Task description =
Could you please find each line in the records that contains the word "minus" and copy it?

Provided data =
++++++++

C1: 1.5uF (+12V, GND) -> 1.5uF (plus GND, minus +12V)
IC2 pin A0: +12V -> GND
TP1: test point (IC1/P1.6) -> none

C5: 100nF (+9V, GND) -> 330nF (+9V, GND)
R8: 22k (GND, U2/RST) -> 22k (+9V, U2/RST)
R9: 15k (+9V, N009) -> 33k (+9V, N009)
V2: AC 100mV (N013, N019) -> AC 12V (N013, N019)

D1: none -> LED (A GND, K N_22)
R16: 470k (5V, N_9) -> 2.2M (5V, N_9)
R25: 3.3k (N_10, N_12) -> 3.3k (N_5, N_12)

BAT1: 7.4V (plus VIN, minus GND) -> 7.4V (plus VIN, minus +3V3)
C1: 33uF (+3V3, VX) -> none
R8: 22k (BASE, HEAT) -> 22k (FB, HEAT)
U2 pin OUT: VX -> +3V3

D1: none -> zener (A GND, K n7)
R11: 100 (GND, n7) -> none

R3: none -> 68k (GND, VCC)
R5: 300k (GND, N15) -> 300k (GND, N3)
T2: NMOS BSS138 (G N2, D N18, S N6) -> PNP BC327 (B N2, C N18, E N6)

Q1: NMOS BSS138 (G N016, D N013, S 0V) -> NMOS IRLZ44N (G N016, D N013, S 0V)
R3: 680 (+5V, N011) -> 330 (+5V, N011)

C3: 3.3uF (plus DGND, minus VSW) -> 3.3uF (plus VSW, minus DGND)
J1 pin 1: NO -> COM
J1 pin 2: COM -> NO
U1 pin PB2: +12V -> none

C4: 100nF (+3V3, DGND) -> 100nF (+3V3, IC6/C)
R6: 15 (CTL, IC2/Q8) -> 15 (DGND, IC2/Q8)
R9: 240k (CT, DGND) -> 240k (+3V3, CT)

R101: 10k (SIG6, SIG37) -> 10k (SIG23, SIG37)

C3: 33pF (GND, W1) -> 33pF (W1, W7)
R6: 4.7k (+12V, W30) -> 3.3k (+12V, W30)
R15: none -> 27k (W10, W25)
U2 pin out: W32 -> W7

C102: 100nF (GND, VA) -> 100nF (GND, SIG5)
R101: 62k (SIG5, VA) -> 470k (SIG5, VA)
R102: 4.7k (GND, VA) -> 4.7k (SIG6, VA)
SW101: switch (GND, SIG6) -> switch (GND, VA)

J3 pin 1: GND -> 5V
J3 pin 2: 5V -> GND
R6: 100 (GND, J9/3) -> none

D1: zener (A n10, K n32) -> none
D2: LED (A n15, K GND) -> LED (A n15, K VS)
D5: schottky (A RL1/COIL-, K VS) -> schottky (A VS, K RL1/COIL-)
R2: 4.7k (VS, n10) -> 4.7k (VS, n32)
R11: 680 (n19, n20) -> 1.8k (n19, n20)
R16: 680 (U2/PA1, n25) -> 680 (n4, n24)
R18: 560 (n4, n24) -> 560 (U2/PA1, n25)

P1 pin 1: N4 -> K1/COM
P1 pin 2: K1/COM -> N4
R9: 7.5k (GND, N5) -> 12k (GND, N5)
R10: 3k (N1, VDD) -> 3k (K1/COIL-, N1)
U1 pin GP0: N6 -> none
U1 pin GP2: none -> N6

++++++++

Output of the task =
C1: 1.5uF (+12V, GND) -> 1.5uF (plus GND, minus +12V)
BAT1: 7.4V (plus VIN, minus GND) -> 7.4V (plus VIN, minus +3V3)
C3: 3.3uF (plus DGND, minus VSW) -> 3.3uF (plus VSW, minus DGND)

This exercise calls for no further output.